(WHAT IS EXPECTED):
Below are the records; extract from them the line containing "U101: TL072 -> TLV272" to the line containing "U104: LM358 -> TLV272", both lines included, exactly and with no pictures.

[LISTED ENTRIES Boundary: Start]

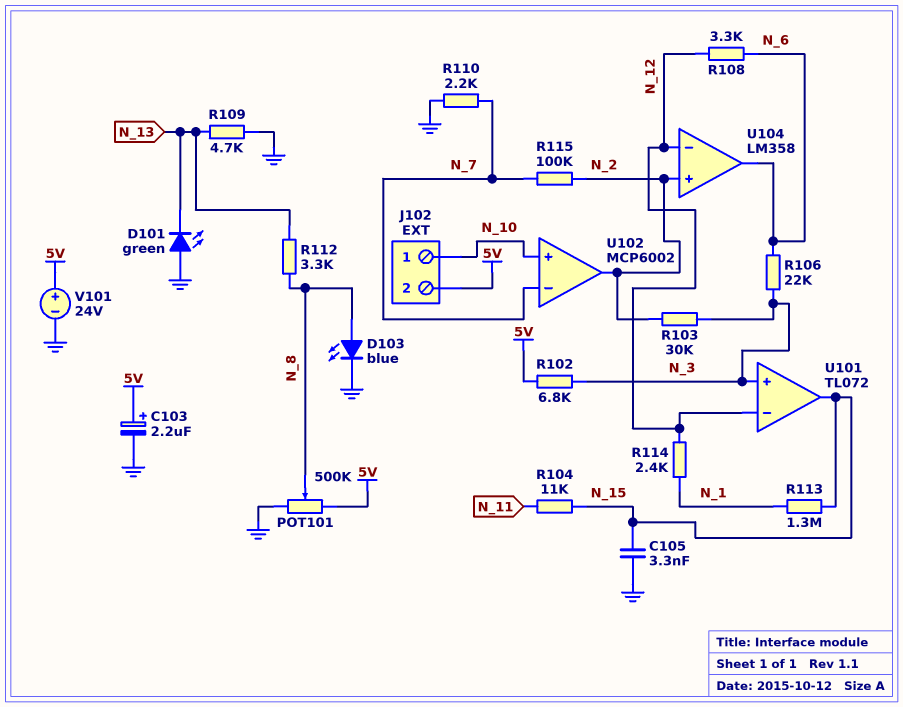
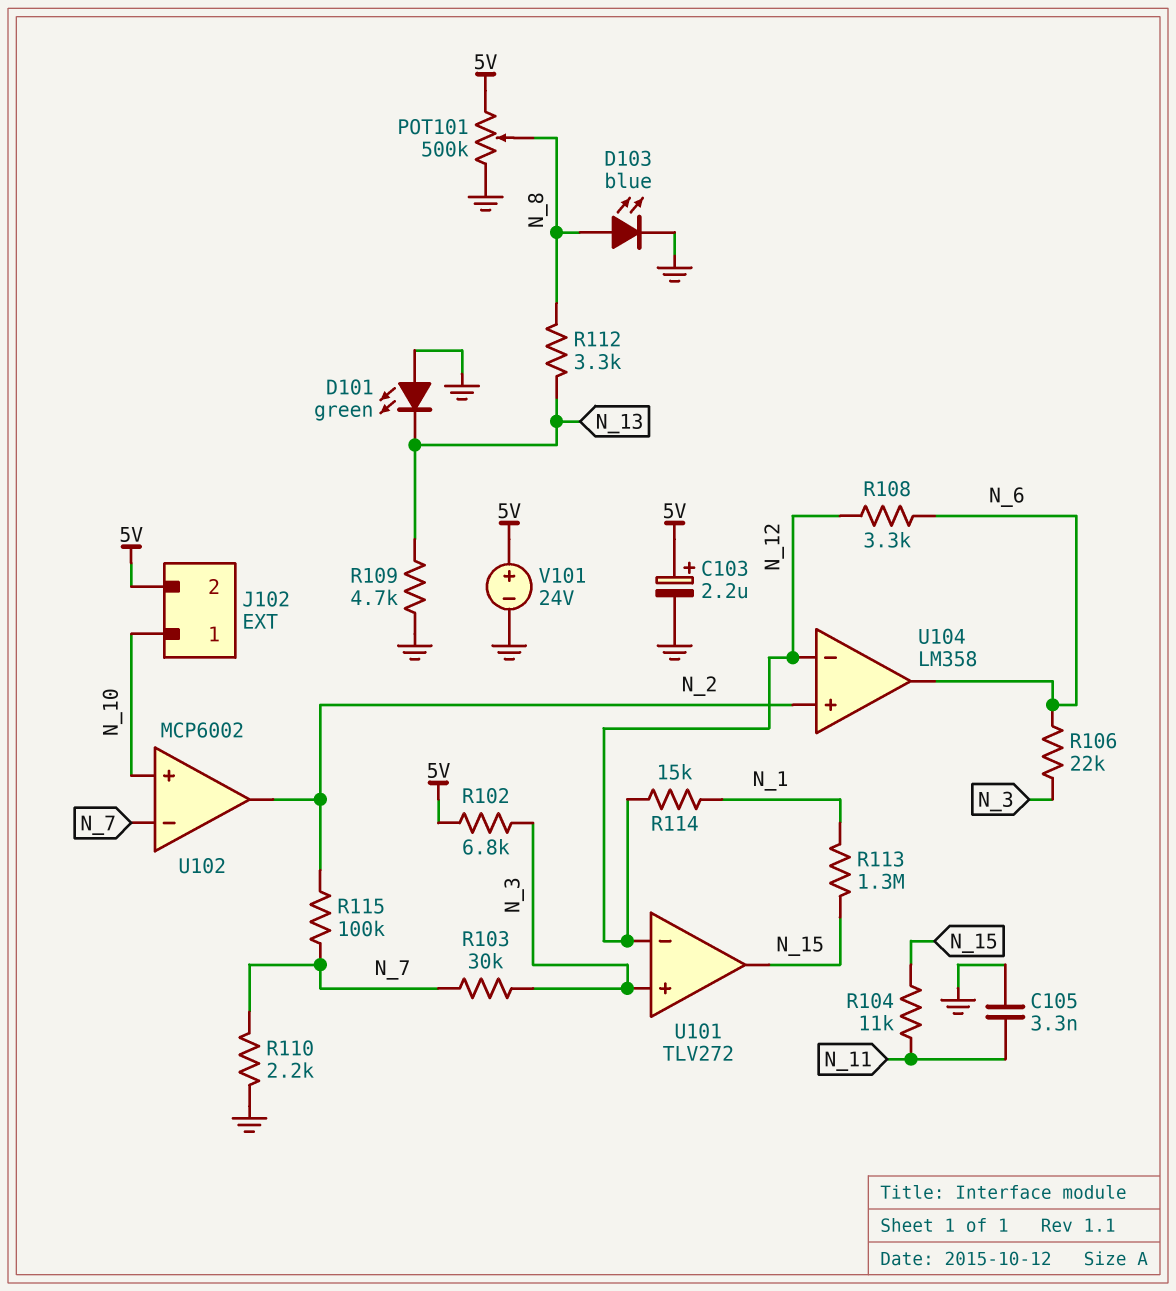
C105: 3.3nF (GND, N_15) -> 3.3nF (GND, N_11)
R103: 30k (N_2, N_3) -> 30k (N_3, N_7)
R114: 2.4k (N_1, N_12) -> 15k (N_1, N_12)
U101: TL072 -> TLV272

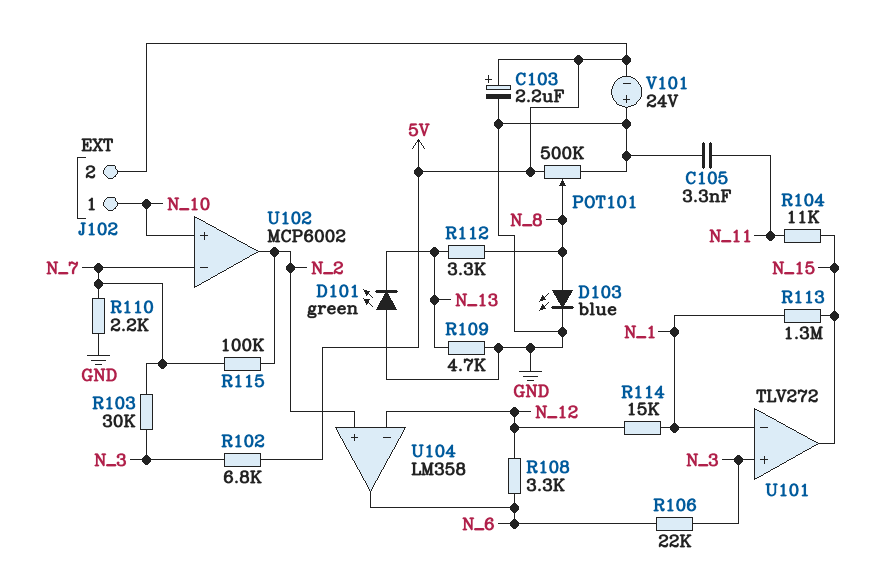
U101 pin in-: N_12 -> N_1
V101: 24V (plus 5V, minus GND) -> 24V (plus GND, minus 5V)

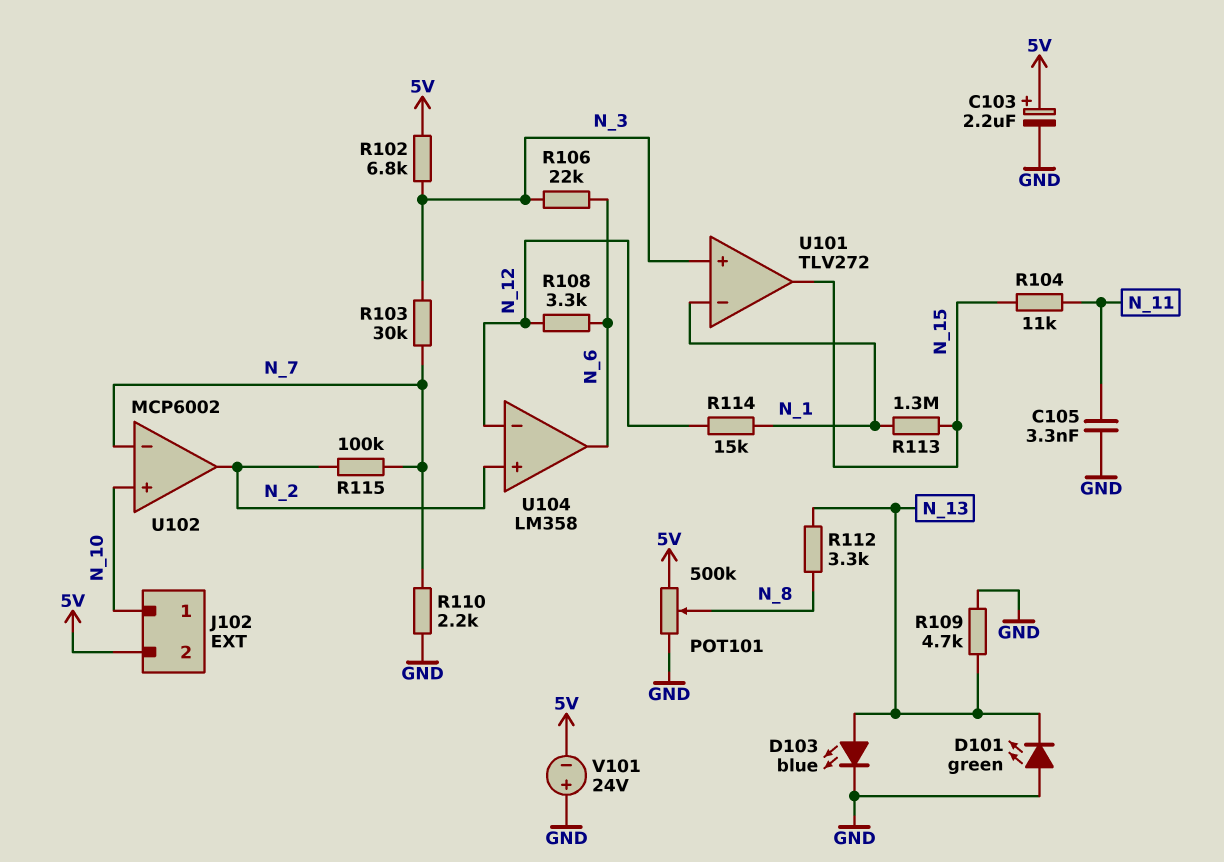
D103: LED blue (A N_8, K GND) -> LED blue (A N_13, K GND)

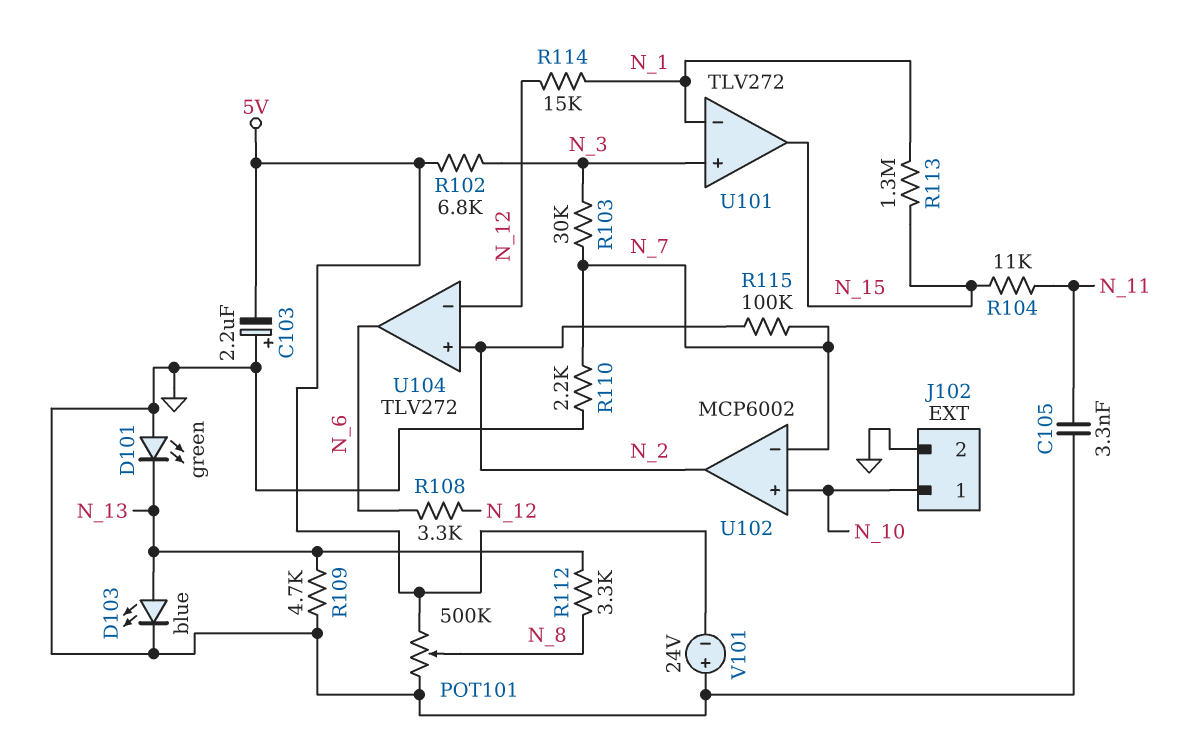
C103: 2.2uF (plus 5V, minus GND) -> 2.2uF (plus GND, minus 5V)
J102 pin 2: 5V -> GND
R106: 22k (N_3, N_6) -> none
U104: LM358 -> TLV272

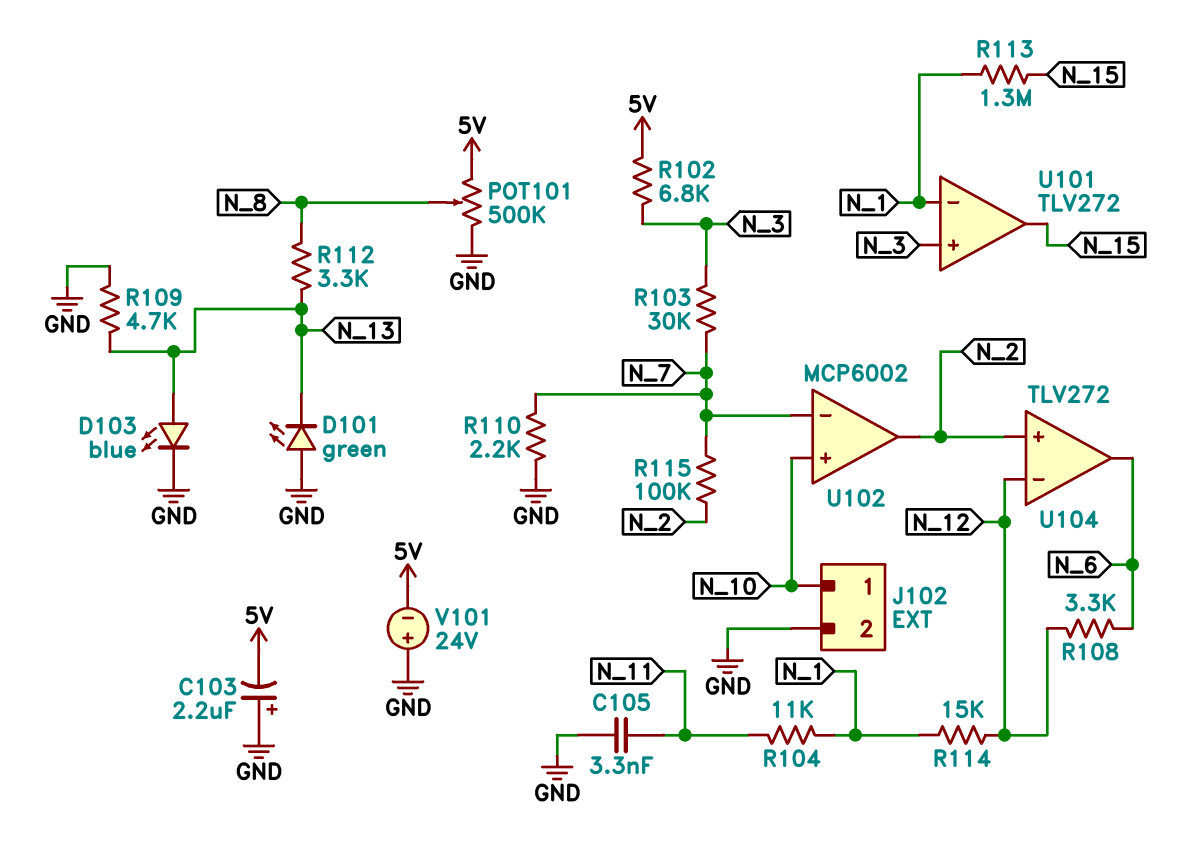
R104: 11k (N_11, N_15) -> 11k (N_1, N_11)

[LISTED ENTRIES Boundary: End]

(ANSWER AREA):
U101: TL072 -> TLV272

U101 pin in-: N_12 -> N_1
V101: 24V (plus 5V, minus GND) -> 24V (plus GND, minus 5V)

D103: LED blue (A N_8, K GND) -> LED blue (A N_13, K GND)

C103: 2.2uF (plus 5V, minus GND) -> 2.2uF (plus GND, minus 5V)
J102 pin 2: 5V -> GND
R106: 22k (N_3, N_6) -> none
U104: LM358 -> TLV272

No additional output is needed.